### [What the task asks]
Make an exact copy of all the records that follow, apart from the pictures.

### [Data for this exercise]
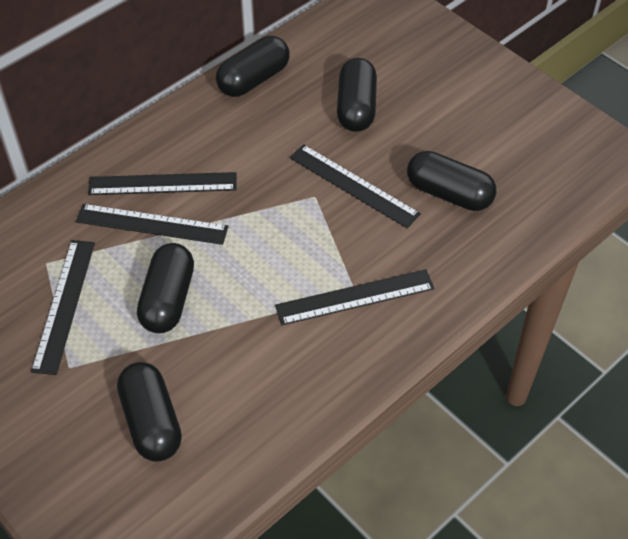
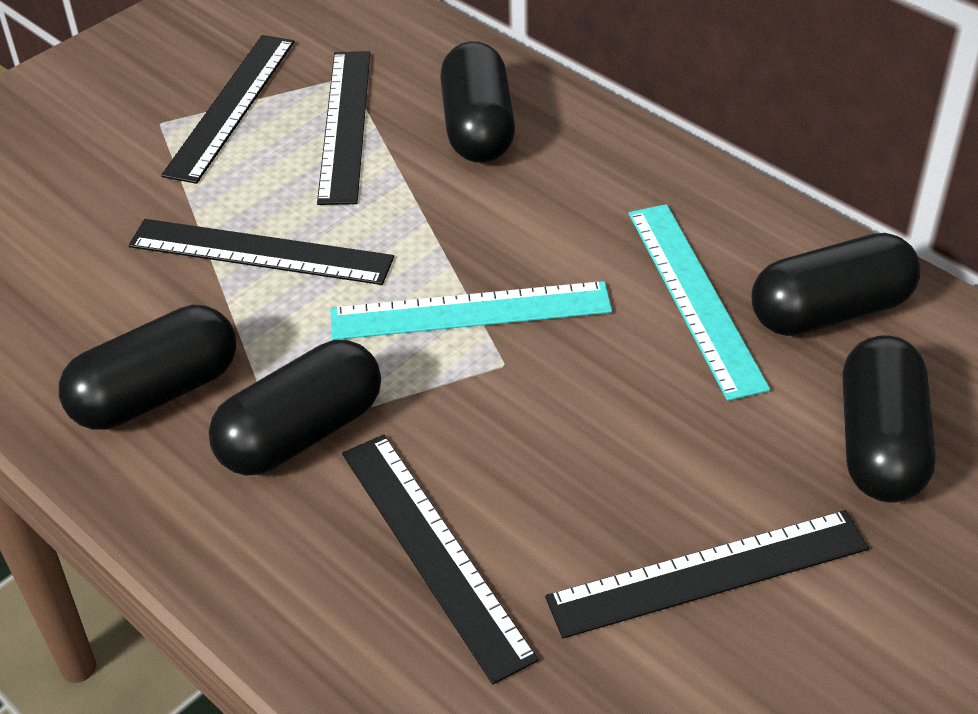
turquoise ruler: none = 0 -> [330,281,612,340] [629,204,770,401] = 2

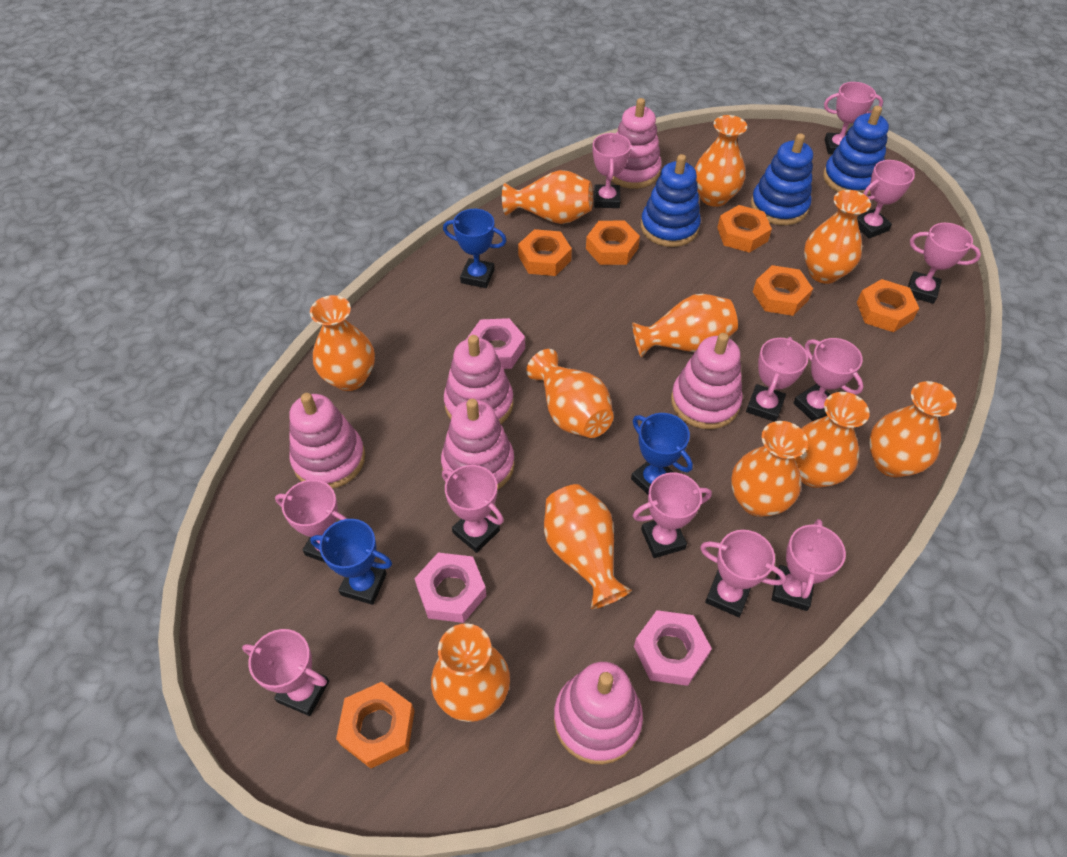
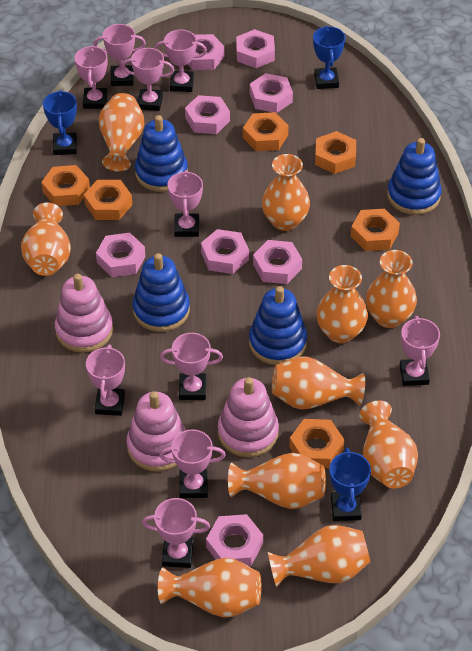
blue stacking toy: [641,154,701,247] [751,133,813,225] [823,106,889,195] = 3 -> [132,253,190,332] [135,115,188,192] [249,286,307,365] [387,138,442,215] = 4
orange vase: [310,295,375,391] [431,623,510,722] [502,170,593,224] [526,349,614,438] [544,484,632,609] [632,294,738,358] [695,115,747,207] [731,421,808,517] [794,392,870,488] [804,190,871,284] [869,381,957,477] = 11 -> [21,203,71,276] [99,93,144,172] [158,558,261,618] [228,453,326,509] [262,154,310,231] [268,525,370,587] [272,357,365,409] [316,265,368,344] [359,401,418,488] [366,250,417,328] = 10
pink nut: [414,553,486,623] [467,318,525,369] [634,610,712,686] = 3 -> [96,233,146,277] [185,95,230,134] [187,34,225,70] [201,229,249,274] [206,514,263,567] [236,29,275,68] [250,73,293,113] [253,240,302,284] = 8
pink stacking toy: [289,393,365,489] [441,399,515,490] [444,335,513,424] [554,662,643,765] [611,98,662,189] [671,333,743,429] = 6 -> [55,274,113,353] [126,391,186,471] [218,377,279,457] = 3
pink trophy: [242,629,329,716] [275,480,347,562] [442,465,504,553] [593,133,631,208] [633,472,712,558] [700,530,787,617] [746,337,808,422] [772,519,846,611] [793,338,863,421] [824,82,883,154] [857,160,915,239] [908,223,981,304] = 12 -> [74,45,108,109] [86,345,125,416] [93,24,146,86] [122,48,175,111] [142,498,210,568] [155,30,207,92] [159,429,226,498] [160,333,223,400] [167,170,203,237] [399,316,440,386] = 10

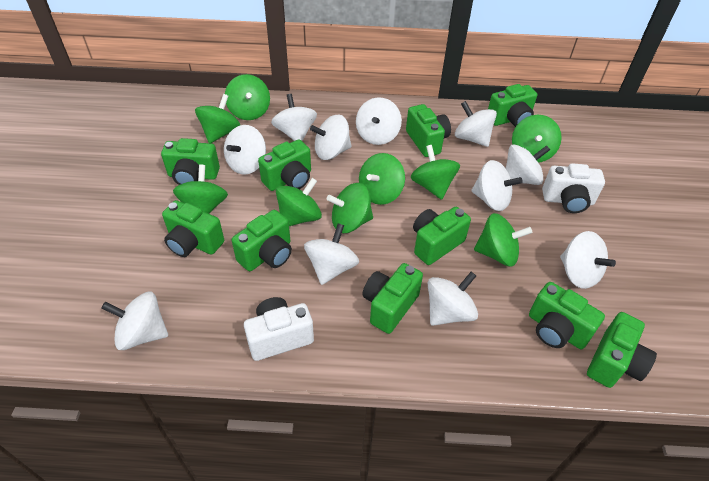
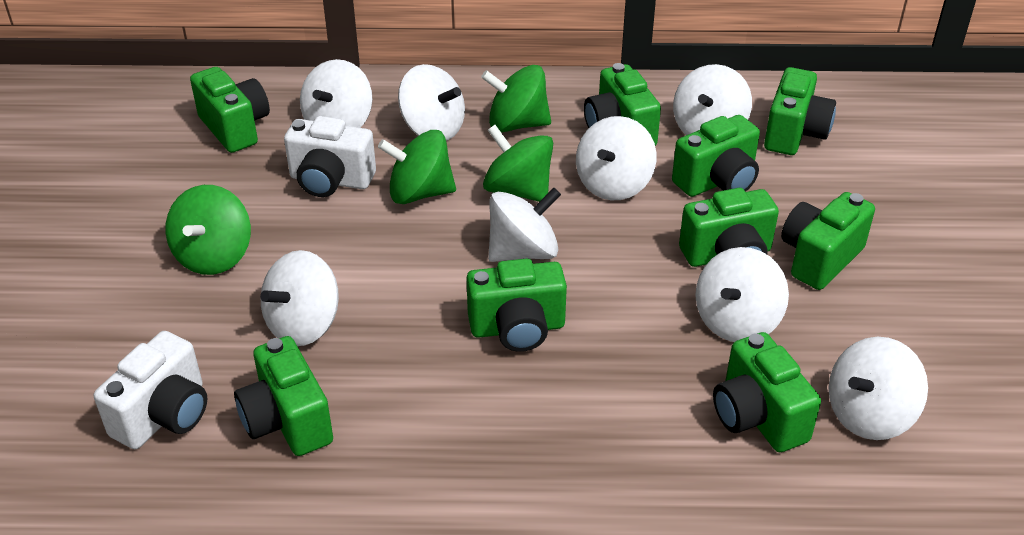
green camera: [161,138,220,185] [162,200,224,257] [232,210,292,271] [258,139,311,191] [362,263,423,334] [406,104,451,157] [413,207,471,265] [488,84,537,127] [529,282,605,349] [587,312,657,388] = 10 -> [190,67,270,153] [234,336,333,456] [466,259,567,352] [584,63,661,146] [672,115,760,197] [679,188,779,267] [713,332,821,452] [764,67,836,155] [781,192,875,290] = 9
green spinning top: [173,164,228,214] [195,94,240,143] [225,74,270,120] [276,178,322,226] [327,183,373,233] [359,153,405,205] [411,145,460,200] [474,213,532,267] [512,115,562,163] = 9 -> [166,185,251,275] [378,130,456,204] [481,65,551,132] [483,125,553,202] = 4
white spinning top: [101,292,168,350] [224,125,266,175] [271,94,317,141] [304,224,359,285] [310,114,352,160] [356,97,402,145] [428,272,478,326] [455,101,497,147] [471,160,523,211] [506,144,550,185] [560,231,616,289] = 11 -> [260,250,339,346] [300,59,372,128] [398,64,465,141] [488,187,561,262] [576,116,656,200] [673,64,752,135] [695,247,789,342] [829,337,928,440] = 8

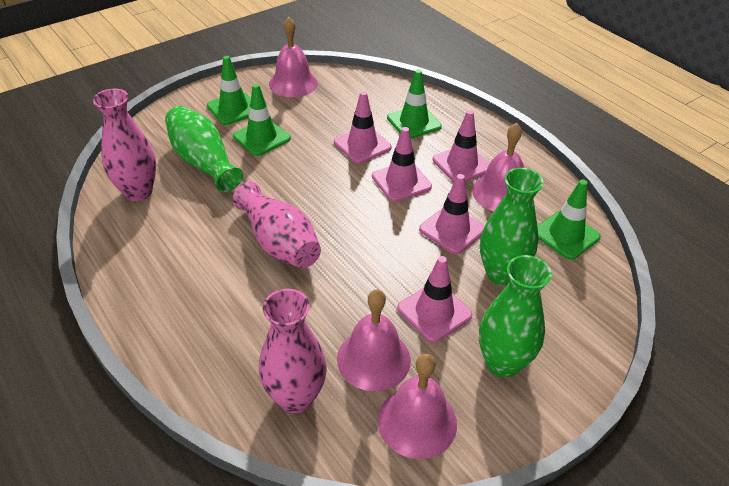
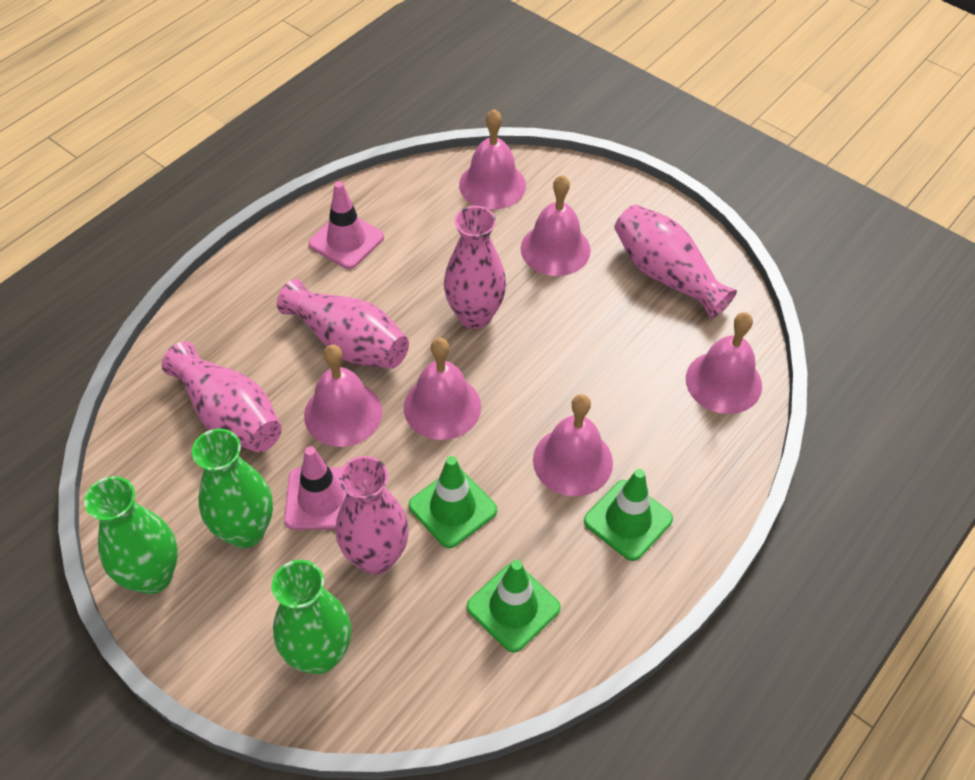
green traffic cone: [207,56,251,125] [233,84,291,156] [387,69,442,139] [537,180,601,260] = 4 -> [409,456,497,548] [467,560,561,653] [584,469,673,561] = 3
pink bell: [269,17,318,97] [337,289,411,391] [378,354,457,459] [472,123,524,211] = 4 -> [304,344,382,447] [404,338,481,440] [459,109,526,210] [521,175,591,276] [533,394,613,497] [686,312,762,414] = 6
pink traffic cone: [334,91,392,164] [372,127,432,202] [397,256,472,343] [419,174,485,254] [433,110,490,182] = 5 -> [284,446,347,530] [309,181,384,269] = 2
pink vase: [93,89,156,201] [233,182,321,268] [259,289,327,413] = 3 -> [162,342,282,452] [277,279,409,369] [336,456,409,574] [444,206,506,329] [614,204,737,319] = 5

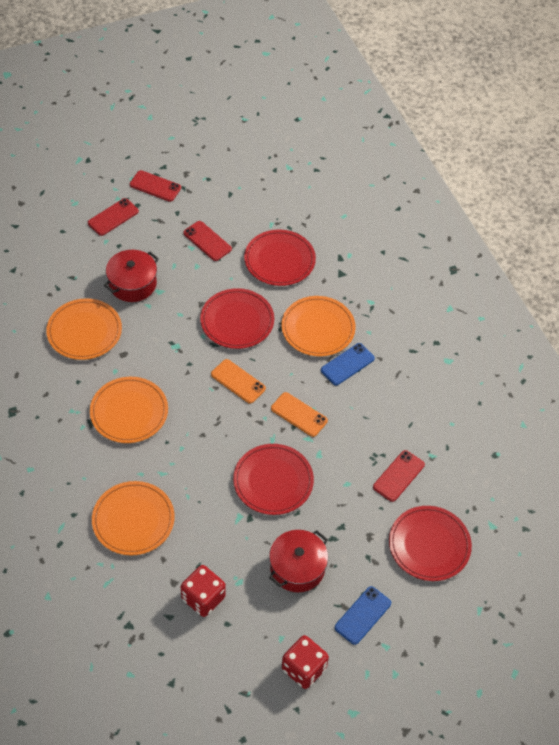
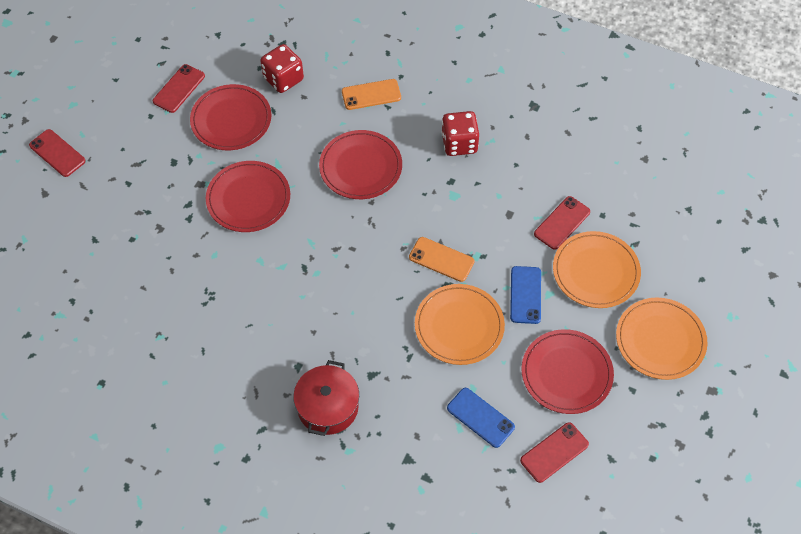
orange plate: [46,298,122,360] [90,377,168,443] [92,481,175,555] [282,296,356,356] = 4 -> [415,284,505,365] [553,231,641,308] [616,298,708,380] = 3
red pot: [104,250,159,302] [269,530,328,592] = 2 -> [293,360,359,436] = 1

### [Solution to the exercise]
turquoise ruler: none = 0 -> [330,281,612,340] [629,204,770,401] = 2

blue stacking toy: [641,154,701,247] [751,133,813,225] [823,106,889,195] = 3 -> [132,253,190,332] [135,115,188,192] [249,286,307,365] [387,138,442,215] = 4
orange vase: [310,295,375,391] [431,623,510,722] [502,170,593,224] [526,349,614,438] [544,484,632,609] [632,294,738,358] [695,115,747,207] [731,421,808,517] [794,392,870,488] [804,190,871,284] [869,381,957,477] = 11 -> [21,203,71,276] [99,93,144,172] [158,558,261,618] [228,453,326,509] [262,154,310,231] [268,525,370,587] [272,357,365,409] [316,265,368,344] [359,401,418,488] [366,250,417,328] = 10
pink nut: [414,553,486,623] [467,318,525,369] [634,610,712,686] = 3 -> [96,233,146,277] [185,95,230,134] [187,34,225,70] [201,229,249,274] [206,514,263,567] [236,29,275,68] [250,73,293,113] [253,240,302,284] = 8
pink stacking toy: [289,393,365,489] [441,399,515,490] [444,335,513,424] [554,662,643,765] [611,98,662,189] [671,333,743,429] = 6 -> [55,274,113,353] [126,391,186,471] [218,377,279,457] = 3
pink trophy: [242,629,329,716] [275,480,347,562] [442,465,504,553] [593,133,631,208] [633,472,712,558] [700,530,787,617] [746,337,808,422] [772,519,846,611] [793,338,863,421] [824,82,883,154] [857,160,915,239] [908,223,981,304] = 12 -> [74,45,108,109] [86,345,125,416] [93,24,146,86] [122,48,175,111] [142,498,210,568] [155,30,207,92] [159,429,226,498] [160,333,223,400] [167,170,203,237] [399,316,440,386] = 10

green camera: [161,138,220,185] [162,200,224,257] [232,210,292,271] [258,139,311,191] [362,263,423,334] [406,104,451,157] [413,207,471,265] [488,84,537,127] [529,282,605,349] [587,312,657,388] = 10 -> [190,67,270,153] [234,336,333,456] [466,259,567,352] [584,63,661,146] [672,115,760,197] [679,188,779,267] [713,332,821,452] [764,67,836,155] [781,192,875,290] = 9
green spinning top: [173,164,228,214] [195,94,240,143] [225,74,270,120] [276,178,322,226] [327,183,373,233] [359,153,405,205] [411,145,460,200] [474,213,532,267] [512,115,562,163] = 9 -> [166,185,251,275] [378,130,456,204] [481,65,551,132] [483,125,553,202] = 4
white spinning top: [101,292,168,350] [224,125,266,175] [271,94,317,141] [304,224,359,285] [310,114,352,160] [356,97,402,145] [428,272,478,326] [455,101,497,147] [471,160,523,211] [506,144,550,185] [560,231,616,289] = 11 -> [260,250,339,346] [300,59,372,128] [398,64,465,141] [488,187,561,262] [576,116,656,200] [673,64,752,135] [695,247,789,342] [829,337,928,440] = 8

green traffic cone: [207,56,251,125] [233,84,291,156] [387,69,442,139] [537,180,601,260] = 4 -> [409,456,497,548] [467,560,561,653] [584,469,673,561] = 3
pink bell: [269,17,318,97] [337,289,411,391] [378,354,457,459] [472,123,524,211] = 4 -> [304,344,382,447] [404,338,481,440] [459,109,526,210] [521,175,591,276] [533,394,613,497] [686,312,762,414] = 6
pink traffic cone: [334,91,392,164] [372,127,432,202] [397,256,472,343] [419,174,485,254] [433,110,490,182] = 5 -> [284,446,347,530] [309,181,384,269] = 2
pink vase: [93,89,156,201] [233,182,321,268] [259,289,327,413] = 3 -> [162,342,282,452] [277,279,409,369] [336,456,409,574] [444,206,506,329] [614,204,737,319] = 5

orange plate: [46,298,122,360] [90,377,168,443] [92,481,175,555] [282,296,356,356] = 4 -> [415,284,505,365] [553,231,641,308] [616,298,708,380] = 3
red pot: [104,250,159,302] [269,530,328,592] = 2 -> [293,360,359,436] = 1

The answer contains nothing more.